[Spatial reasoning data]
**********
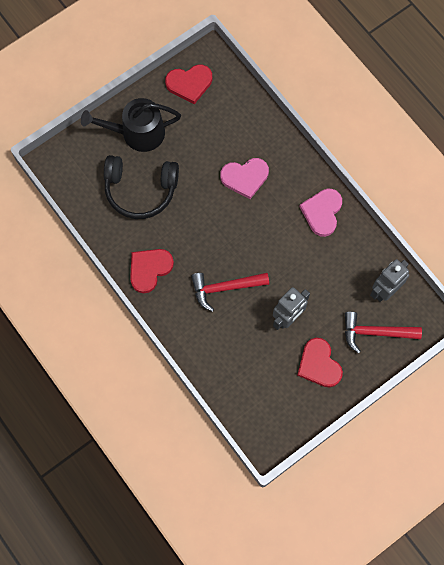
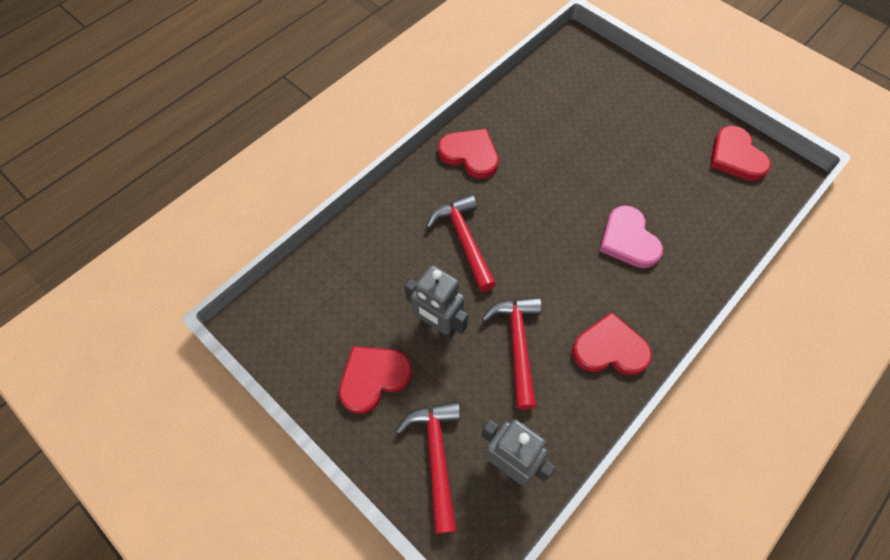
camera: 80 degrees right, 10 degrees down
(137, 133) = (644, 114): black watering can -> none
(140, 190) = (571, 129): black headphones -> none
(310, 269) = (517, 344): none -> red hammer
(322, 212) = (610, 349): pink heart -> red heart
**********
What the exercise asks: Would you please copy every line in the data that contains the word "none"?

Answer for the task:
(137, 133) = (644, 114): black watering can -> none
(140, 190) = (571, 129): black headphones -> none
(310, 269) = (517, 344): none -> red hammer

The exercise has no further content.